WHAT YOU SHOULD DO: Only the lines containing the string "grey" are needed; copy all of them from the listing.

(GIVEN DATA begins)

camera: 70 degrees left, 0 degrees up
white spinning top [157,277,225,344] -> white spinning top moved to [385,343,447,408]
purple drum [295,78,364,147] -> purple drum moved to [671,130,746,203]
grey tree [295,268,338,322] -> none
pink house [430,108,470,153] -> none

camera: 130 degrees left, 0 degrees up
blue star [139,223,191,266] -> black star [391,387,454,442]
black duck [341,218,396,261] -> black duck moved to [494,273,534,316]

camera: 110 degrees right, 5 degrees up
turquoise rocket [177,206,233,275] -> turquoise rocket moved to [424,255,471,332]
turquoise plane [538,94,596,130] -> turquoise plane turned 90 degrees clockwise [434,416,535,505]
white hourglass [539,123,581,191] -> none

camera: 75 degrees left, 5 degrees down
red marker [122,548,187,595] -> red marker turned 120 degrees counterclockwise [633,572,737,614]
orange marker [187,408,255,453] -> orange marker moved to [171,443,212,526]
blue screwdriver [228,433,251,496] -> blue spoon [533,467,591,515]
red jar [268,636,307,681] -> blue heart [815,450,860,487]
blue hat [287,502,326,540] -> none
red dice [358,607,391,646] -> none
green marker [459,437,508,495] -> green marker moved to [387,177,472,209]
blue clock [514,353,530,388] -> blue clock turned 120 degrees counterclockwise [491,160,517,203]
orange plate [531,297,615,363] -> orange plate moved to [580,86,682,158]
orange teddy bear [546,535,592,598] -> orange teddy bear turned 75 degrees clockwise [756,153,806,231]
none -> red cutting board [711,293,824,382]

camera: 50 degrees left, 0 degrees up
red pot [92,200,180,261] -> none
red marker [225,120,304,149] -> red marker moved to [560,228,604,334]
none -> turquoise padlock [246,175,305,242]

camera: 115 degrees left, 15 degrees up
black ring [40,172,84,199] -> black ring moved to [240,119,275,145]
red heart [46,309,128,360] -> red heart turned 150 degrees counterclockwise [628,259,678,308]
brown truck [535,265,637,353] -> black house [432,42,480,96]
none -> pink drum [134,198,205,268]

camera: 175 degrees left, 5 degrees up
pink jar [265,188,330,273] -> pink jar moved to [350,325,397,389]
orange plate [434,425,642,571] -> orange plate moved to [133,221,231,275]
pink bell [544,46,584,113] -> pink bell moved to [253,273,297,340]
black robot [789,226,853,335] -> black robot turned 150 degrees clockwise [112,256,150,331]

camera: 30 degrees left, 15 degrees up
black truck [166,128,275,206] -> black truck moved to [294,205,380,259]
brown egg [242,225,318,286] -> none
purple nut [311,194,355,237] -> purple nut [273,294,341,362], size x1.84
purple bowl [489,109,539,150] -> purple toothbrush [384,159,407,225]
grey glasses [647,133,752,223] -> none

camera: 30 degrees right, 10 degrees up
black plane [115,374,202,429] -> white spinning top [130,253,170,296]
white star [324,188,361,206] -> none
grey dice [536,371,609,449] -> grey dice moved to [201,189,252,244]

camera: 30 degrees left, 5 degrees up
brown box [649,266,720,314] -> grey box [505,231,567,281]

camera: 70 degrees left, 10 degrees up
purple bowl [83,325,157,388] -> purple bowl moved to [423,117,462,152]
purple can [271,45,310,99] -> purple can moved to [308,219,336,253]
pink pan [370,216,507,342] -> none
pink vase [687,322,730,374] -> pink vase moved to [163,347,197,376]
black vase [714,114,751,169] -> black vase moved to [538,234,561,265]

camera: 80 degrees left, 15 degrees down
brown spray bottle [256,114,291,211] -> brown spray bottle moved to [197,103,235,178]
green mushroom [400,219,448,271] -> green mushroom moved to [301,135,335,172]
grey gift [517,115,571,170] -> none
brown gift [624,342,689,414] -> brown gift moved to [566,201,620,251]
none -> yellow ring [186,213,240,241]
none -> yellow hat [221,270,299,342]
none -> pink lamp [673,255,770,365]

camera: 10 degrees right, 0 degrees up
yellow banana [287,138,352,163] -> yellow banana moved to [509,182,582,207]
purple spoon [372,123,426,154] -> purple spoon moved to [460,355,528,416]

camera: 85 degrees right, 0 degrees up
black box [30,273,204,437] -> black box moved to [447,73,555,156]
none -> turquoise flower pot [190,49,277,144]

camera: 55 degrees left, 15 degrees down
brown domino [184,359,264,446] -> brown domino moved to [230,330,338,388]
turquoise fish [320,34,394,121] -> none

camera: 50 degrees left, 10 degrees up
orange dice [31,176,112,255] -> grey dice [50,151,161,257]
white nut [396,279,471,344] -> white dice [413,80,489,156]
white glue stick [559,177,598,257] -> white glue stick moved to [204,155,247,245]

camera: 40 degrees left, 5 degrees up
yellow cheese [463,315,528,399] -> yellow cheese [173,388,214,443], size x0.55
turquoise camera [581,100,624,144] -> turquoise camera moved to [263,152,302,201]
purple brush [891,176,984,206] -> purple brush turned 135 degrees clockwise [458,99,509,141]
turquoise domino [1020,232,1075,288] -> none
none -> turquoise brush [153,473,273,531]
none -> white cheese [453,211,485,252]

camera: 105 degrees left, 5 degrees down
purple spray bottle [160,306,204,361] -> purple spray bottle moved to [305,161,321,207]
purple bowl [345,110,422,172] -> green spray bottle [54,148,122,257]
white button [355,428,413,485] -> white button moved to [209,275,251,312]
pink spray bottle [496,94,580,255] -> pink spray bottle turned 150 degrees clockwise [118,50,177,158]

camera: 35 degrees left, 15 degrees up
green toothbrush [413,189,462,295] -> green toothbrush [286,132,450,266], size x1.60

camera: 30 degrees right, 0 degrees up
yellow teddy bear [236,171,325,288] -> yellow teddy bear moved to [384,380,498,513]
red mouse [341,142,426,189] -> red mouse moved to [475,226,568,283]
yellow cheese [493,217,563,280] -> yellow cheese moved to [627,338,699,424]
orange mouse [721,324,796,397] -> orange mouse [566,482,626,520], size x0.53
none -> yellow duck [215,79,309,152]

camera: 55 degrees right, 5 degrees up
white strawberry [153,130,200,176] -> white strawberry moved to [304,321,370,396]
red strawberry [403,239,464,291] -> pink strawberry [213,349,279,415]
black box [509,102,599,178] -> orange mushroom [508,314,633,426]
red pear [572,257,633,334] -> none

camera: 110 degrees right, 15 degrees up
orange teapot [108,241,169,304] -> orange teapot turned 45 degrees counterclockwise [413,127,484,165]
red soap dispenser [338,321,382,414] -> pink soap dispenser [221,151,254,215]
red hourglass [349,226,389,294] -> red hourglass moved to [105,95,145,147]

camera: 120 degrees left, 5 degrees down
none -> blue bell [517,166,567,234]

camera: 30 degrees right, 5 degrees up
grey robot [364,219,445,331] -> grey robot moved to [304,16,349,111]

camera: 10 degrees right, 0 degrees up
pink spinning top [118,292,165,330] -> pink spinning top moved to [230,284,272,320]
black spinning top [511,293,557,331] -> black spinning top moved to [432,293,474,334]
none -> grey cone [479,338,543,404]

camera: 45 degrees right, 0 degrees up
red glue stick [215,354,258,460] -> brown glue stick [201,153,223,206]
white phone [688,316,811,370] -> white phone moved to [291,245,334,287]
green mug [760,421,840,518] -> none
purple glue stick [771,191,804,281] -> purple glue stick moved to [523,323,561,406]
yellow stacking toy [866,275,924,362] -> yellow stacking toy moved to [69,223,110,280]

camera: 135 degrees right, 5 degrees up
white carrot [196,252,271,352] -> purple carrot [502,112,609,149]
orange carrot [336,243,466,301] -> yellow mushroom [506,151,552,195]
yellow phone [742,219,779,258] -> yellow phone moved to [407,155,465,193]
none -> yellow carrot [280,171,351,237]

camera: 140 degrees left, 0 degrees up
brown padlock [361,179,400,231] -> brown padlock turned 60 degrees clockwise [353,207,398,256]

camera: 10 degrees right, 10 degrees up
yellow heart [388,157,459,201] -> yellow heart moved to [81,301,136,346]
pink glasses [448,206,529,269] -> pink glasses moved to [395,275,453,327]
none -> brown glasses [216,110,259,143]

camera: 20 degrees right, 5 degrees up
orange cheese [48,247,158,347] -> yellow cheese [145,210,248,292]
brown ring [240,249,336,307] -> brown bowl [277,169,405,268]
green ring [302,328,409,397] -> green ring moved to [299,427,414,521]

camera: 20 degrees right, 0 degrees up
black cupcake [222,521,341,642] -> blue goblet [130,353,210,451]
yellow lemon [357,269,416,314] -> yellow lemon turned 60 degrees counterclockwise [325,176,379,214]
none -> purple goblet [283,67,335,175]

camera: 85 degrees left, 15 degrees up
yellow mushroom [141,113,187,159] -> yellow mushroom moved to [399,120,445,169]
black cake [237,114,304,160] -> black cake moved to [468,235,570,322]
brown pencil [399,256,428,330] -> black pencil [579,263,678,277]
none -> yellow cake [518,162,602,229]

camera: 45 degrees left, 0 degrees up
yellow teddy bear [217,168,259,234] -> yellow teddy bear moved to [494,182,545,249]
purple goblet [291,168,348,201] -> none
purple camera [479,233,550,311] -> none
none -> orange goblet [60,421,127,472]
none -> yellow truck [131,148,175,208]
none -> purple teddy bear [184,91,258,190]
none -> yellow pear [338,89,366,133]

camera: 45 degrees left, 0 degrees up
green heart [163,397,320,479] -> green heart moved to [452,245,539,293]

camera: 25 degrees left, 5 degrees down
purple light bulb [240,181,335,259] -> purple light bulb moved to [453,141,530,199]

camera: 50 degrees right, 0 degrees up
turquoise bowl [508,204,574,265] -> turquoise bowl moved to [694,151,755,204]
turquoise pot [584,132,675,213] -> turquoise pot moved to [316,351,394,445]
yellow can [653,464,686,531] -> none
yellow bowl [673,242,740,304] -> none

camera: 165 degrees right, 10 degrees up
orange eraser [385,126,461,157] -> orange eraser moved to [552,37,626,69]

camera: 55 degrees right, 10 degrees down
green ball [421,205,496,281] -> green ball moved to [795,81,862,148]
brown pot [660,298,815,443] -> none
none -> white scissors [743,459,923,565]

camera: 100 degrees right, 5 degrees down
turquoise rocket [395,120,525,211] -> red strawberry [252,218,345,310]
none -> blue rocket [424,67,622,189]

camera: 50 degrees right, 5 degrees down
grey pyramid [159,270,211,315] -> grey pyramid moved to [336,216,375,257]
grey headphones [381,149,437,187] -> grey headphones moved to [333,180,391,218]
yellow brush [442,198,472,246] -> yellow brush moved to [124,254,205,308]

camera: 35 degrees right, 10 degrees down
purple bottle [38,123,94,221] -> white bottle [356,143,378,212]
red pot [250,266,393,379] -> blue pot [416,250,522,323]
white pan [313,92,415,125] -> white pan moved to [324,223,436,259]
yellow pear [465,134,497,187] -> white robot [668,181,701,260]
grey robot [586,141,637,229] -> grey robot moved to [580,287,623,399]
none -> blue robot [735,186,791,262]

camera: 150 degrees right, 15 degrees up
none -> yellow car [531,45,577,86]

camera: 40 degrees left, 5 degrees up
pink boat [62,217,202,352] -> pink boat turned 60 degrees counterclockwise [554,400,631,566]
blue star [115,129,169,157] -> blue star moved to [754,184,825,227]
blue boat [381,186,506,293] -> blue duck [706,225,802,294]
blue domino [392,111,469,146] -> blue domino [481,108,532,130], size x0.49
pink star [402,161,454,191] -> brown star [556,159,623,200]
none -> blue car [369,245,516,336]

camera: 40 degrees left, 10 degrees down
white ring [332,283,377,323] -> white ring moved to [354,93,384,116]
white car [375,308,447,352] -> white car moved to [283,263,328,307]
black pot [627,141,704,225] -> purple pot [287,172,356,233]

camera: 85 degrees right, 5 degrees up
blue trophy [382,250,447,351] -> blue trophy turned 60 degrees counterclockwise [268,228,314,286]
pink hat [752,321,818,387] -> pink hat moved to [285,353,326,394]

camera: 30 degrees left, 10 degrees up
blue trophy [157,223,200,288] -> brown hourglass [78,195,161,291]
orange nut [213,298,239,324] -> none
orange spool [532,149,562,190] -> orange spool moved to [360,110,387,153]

(GIVEN DATA ends)

REPLY TO THE EXERCISE:
grey tree [295,268,338,322] -> none
grey glasses [647,133,752,223] -> none
grey dice [536,371,609,449] -> grey dice moved to [201,189,252,244]
brown box [649,266,720,314] -> grey box [505,231,567,281]
grey gift [517,115,571,170] -> none
orange dice [31,176,112,255] -> grey dice [50,151,161,257]
grey robot [364,219,445,331] -> grey robot moved to [304,16,349,111]
none -> grey cone [479,338,543,404]
grey pyramid [159,270,211,315] -> grey pyramid moved to [336,216,375,257]
grey headphones [381,149,437,187] -> grey headphones moved to [333,180,391,218]
grey robot [586,141,637,229] -> grey robot moved to [580,287,623,399]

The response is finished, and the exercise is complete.